→ WHAT YOU NEED TO DO
Would you return the listing that follows exactly, leaving its pictures behind?

----- MATERIAL SUPPLIED

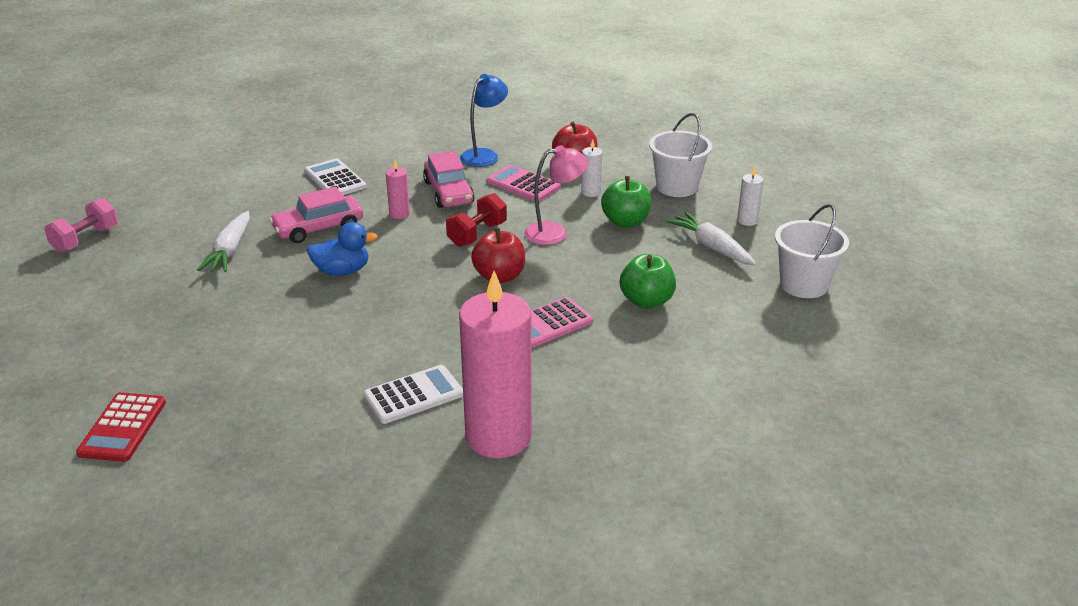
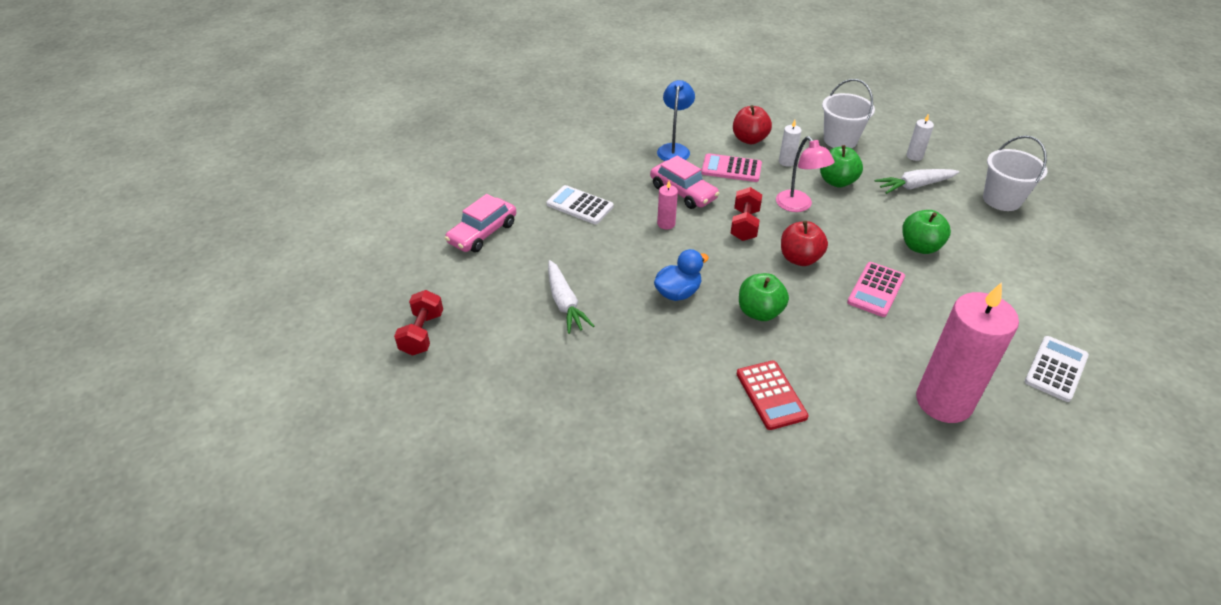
camera: 25 degrees left, 10 degrees up
(85, 240) = (422, 334): pink dumbbell -> red dumbbell
(122, 428) = (659, 511): red calculator -> red calculator (771, 395)
(318, 228) = (616, 257): pink car -> pink car (482, 233)
(402, 308) = (759, 312): none -> green apple
(413, 395) = (849, 389): white calculator -> white calculator (1056, 369)
(555, 232) = (798, 206): pink lamp -> pink lamp turned 105 degrees clockwise
(711, 247) = (914, 186): white carrot -> white carrot turned 45 degrees counterclockwise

----------

→ RESPONSE TO THE TASK
camera: 25 degrees left, 10 degrees up
(85, 240) = (422, 334): pink dumbbell -> red dumbbell
(122, 428) = (659, 511): red calculator -> red calculator (771, 395)
(318, 228) = (616, 257): pink car -> pink car (482, 233)
(402, 308) = (759, 312): none -> green apple
(413, 395) = (849, 389): white calculator -> white calculator (1056, 369)
(555, 232) = (798, 206): pink lamp -> pink lamp turned 105 degrees clockwise
(711, 247) = (914, 186): white carrot -> white carrot turned 45 degrees counterclockwise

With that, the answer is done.